» Your instructions
Please keep pictures out of the copy, and print exactly the lines from the one containing "red triangle at" through the end of the records.

(Multi-step shape edit data)
----

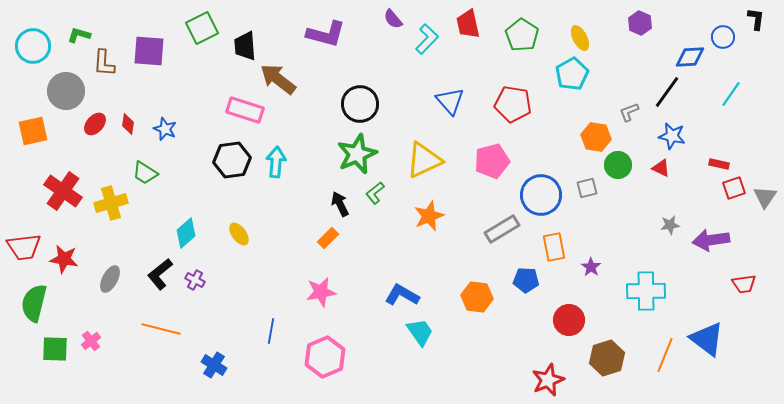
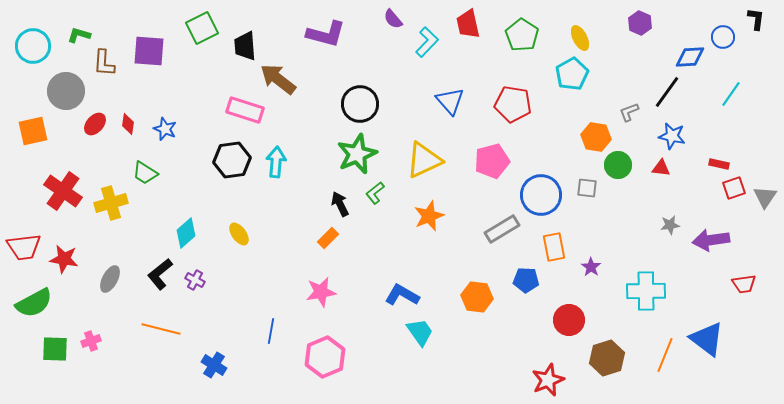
cyan L-shape at (427, 39): moved 3 px down
red triangle at (661, 168): rotated 18 degrees counterclockwise
gray square at (587, 188): rotated 20 degrees clockwise
green semicircle at (34, 303): rotated 132 degrees counterclockwise
pink cross at (91, 341): rotated 18 degrees clockwise
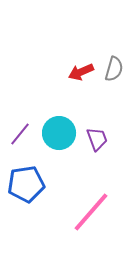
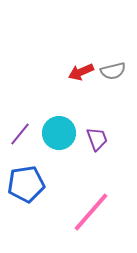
gray semicircle: moved 1 px left, 2 px down; rotated 60 degrees clockwise
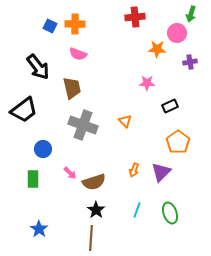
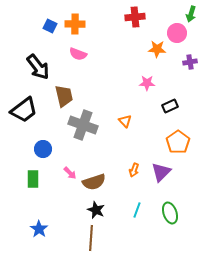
brown trapezoid: moved 8 px left, 8 px down
black star: rotated 12 degrees counterclockwise
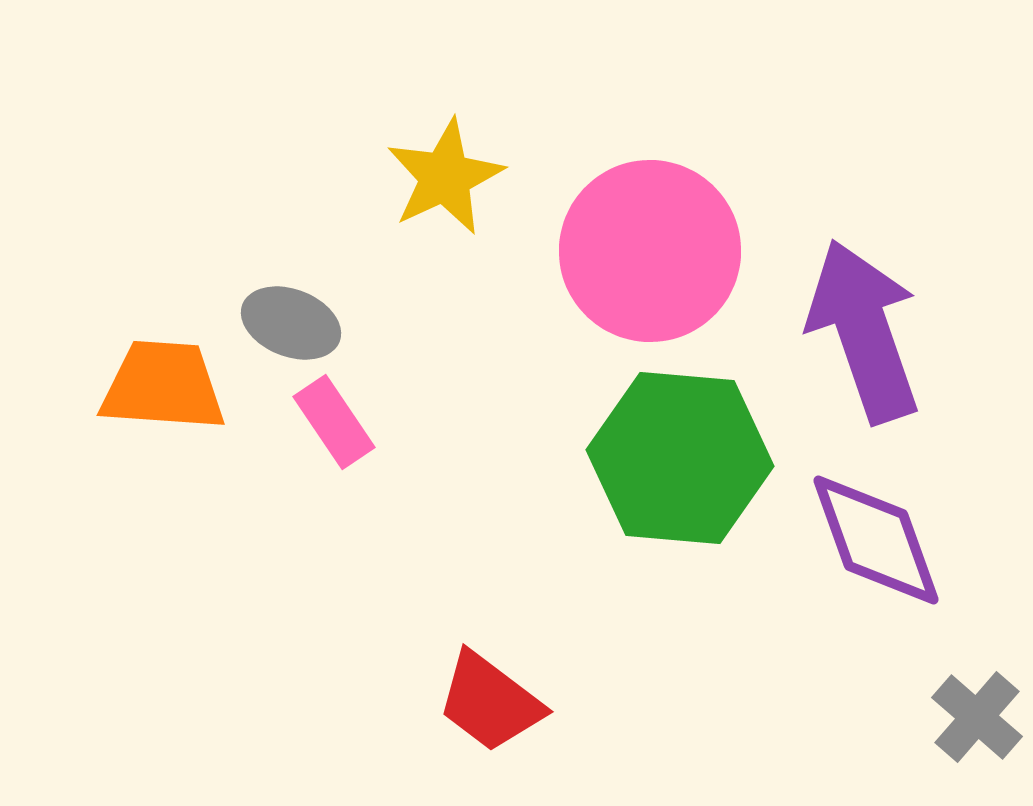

----

» Result
red triangle at (661, 168): rotated 18 degrees counterclockwise
gray square at (587, 188): rotated 20 degrees clockwise
green semicircle at (34, 303): rotated 132 degrees counterclockwise
pink cross at (91, 341): rotated 18 degrees clockwise
gray semicircle: moved 1 px left, 2 px down; rotated 60 degrees clockwise
brown trapezoid: moved 8 px left, 8 px down
black star: rotated 12 degrees counterclockwise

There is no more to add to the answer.